(Source data)
•••••

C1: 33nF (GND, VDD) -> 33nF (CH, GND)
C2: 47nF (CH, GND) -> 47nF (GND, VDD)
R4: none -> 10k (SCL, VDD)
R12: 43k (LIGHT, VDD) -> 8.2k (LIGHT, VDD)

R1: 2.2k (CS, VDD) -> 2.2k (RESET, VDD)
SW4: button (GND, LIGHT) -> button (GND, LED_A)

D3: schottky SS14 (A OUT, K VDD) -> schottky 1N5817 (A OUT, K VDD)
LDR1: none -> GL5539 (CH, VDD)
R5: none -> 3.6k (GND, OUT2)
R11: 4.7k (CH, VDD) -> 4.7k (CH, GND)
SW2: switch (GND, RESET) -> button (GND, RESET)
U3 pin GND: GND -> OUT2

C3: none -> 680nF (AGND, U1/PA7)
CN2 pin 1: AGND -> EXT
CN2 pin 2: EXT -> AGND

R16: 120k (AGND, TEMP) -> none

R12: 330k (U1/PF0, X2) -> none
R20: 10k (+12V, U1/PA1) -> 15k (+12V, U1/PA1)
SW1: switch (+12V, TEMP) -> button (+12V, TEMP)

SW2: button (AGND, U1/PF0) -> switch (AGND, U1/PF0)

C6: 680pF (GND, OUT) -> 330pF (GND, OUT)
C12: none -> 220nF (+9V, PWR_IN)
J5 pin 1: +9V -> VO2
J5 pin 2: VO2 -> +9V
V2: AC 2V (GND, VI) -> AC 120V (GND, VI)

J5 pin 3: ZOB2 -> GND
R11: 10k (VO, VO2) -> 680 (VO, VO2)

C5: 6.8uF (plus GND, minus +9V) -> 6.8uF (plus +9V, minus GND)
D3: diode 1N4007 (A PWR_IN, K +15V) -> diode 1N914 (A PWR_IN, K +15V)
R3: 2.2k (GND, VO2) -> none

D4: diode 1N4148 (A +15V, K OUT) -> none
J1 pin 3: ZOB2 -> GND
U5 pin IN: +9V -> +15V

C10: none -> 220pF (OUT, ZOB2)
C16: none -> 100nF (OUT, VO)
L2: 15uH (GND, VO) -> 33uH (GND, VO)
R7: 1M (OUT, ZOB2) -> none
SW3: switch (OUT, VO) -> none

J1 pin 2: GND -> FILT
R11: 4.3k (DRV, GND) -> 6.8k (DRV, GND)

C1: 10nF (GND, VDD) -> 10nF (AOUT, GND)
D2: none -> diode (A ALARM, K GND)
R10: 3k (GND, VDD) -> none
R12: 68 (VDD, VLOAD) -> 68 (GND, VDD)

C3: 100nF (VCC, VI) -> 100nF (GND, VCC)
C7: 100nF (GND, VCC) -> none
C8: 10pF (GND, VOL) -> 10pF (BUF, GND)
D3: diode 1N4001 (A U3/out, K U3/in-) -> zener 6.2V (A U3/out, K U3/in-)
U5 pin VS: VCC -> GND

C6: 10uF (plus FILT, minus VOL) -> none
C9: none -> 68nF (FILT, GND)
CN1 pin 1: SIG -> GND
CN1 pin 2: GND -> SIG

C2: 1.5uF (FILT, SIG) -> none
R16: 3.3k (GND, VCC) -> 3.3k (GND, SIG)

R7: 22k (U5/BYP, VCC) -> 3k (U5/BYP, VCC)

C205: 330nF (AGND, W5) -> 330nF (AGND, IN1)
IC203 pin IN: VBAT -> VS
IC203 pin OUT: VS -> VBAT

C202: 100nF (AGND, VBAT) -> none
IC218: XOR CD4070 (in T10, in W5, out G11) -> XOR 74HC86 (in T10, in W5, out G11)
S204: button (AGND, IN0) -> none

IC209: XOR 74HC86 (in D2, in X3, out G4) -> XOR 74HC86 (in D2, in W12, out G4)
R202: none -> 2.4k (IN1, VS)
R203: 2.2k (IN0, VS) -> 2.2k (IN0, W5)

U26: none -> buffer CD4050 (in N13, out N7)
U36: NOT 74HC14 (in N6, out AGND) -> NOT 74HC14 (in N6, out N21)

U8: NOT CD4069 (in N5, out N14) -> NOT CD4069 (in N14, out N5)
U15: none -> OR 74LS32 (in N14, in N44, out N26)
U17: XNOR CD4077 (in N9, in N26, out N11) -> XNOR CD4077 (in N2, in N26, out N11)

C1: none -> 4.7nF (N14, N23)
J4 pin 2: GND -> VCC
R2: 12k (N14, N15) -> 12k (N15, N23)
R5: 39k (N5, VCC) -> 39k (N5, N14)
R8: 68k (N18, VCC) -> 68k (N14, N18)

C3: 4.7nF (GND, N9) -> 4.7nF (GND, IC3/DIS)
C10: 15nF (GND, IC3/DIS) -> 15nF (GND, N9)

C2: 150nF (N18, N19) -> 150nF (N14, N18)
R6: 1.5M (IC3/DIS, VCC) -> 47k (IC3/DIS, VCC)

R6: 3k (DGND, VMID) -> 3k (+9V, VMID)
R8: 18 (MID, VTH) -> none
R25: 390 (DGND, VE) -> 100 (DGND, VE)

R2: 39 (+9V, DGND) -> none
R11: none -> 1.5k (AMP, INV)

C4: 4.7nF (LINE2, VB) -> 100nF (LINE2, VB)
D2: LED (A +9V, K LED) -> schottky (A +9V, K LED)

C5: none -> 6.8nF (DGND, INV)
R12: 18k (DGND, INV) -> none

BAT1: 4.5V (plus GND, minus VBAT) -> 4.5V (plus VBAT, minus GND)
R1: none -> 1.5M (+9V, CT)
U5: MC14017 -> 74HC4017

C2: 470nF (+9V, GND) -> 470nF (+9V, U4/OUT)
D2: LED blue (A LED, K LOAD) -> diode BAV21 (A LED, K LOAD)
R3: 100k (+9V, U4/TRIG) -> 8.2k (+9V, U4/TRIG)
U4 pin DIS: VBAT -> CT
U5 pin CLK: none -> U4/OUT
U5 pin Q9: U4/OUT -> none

•••••

• _EXERCISE OBJECTIVE_:
Copy out the records once more, exactly as they are written.

• _OUTPUT OF THE TASK_:
C1: 33nF (GND, VDD) -> 33nF (CH, GND)
C2: 47nF (CH, GND) -> 47nF (GND, VDD)
R4: none -> 10k (SCL, VDD)
R12: 43k (LIGHT, VDD) -> 8.2k (LIGHT, VDD)

R1: 2.2k (CS, VDD) -> 2.2k (RESET, VDD)
SW4: button (GND, LIGHT) -> button (GND, LED_A)

D3: schottky SS14 (A OUT, K VDD) -> schottky 1N5817 (A OUT, K VDD)
LDR1: none -> GL5539 (CH, VDD)
R5: none -> 3.6k (GND, OUT2)
R11: 4.7k (CH, VDD) -> 4.7k (CH, GND)
SW2: switch (GND, RESET) -> button (GND, RESET)
U3 pin GND: GND -> OUT2

C3: none -> 680nF (AGND, U1/PA7)
CN2 pin 1: AGND -> EXT
CN2 pin 2: EXT -> AGND

R16: 120k (AGND, TEMP) -> none

R12: 330k (U1/PF0, X2) -> none
R20: 10k (+12V, U1/PA1) -> 15k (+12V, U1/PA1)
SW1: switch (+12V, TEMP) -> button (+12V, TEMP)

SW2: button (AGND, U1/PF0) -> switch (AGND, U1/PF0)

C6: 680pF (GND, OUT) -> 330pF (GND, OUT)
C12: none -> 220nF (+9V, PWR_IN)
J5 pin 1: +9V -> VO2
J5 pin 2: VO2 -> +9V
V2: AC 2V (GND, VI) -> AC 120V (GND, VI)

J5 pin 3: ZOB2 -> GND
R11: 10k (VO, VO2) -> 680 (VO, VO2)

C5: 6.8uF (plus GND, minus +9V) -> 6.8uF (plus +9V, minus GND)
D3: diode 1N4007 (A PWR_IN, K +15V) -> diode 1N914 (A PWR_IN, K +15V)
R3: 2.2k (GND, VO2) -> none

D4: diode 1N4148 (A +15V, K OUT) -> none
J1 pin 3: ZOB2 -> GND
U5 pin IN: +9V -> +15V

C10: none -> 220pF (OUT, ZOB2)
C16: none -> 100nF (OUT, VO)
L2: 15uH (GND, VO) -> 33uH (GND, VO)
R7: 1M (OUT, ZOB2) -> none
SW3: switch (OUT, VO) -> none

J1 pin 2: GND -> FILT
R11: 4.3k (DRV, GND) -> 6.8k (DRV, GND)

C1: 10nF (GND, VDD) -> 10nF (AOUT, GND)
D2: none -> diode (A ALARM, K GND)
R10: 3k (GND, VDD) -> none
R12: 68 (VDD, VLOAD) -> 68 (GND, VDD)

C3: 100nF (VCC, VI) -> 100nF (GND, VCC)
C7: 100nF (GND, VCC) -> none
C8: 10pF (GND, VOL) -> 10pF (BUF, GND)
D3: diode 1N4001 (A U3/out, K U3/in-) -> zener 6.2V (A U3/out, K U3/in-)
U5 pin VS: VCC -> GND

C6: 10uF (plus FILT, minus VOL) -> none
C9: none -> 68nF (FILT, GND)
CN1 pin 1: SIG -> GND
CN1 pin 2: GND -> SIG

C2: 1.5uF (FILT, SIG) -> none
R16: 3.3k (GND, VCC) -> 3.3k (GND, SIG)

R7: 22k (U5/BYP, VCC) -> 3k (U5/BYP, VCC)

C205: 330nF (AGND, W5) -> 330nF (AGND, IN1)
IC203 pin IN: VBAT -> VS
IC203 pin OUT: VS -> VBAT

C202: 100nF (AGND, VBAT) -> none
IC218: XOR CD4070 (in T10, in W5, out G11) -> XOR 74HC86 (in T10, in W5, out G11)
S204: button (AGND, IN0) -> none

IC209: XOR 74HC86 (in D2, in X3, out G4) -> XOR 74HC86 (in D2, in W12, out G4)
R202: none -> 2.4k (IN1, VS)
R203: 2.2k (IN0, VS) -> 2.2k (IN0, W5)

U26: none -> buffer CD4050 (in N13, out N7)
U36: NOT 74HC14 (in N6, out AGND) -> NOT 74HC14 (in N6, out N21)

U8: NOT CD4069 (in N5, out N14) -> NOT CD4069 (in N14, out N5)
U15: none -> OR 74LS32 (in N14, in N44, out N26)
U17: XNOR CD4077 (in N9, in N26, out N11) -> XNOR CD4077 (in N2, in N26, out N11)

C1: none -> 4.7nF (N14, N23)
J4 pin 2: GND -> VCC
R2: 12k (N14, N15) -> 12k (N15, N23)
R5: 39k (N5, VCC) -> 39k (N5, N14)
R8: 68k (N18, VCC) -> 68k (N14, N18)

C3: 4.7nF (GND, N9) -> 4.7nF (GND, IC3/DIS)
C10: 15nF (GND, IC3/DIS) -> 15nF (GND, N9)

C2: 150nF (N18, N19) -> 150nF (N14, N18)
R6: 1.5M (IC3/DIS, VCC) -> 47k (IC3/DIS, VCC)

R6: 3k (DGND, VMID) -> 3k (+9V, VMID)
R8: 18 (MID, VTH) -> none
R25: 390 (DGND, VE) -> 100 (DGND, VE)

R2: 39 (+9V, DGND) -> none
R11: none -> 1.5k (AMP, INV)

C4: 4.7nF (LINE2, VB) -> 100nF (LINE2, VB)
D2: LED (A +9V, K LED) -> schottky (A +9V, K LED)

C5: none -> 6.8nF (DGND, INV)
R12: 18k (DGND, INV) -> none

BAT1: 4.5V (plus GND, minus VBAT) -> 4.5V (plus VBAT, minus GND)
R1: none -> 1.5M (+9V, CT)
U5: MC14017 -> 74HC4017

C2: 470nF (+9V, GND) -> 470nF (+9V, U4/OUT)
D2: LED blue (A LED, K LOAD) -> diode BAV21 (A LED, K LOAD)
R3: 100k (+9V, U4/TRIG) -> 8.2k (+9V, U4/TRIG)
U4 pin DIS: VBAT -> CT
U5 pin CLK: none -> U4/OUT
U5 pin Q9: U4/OUT -> none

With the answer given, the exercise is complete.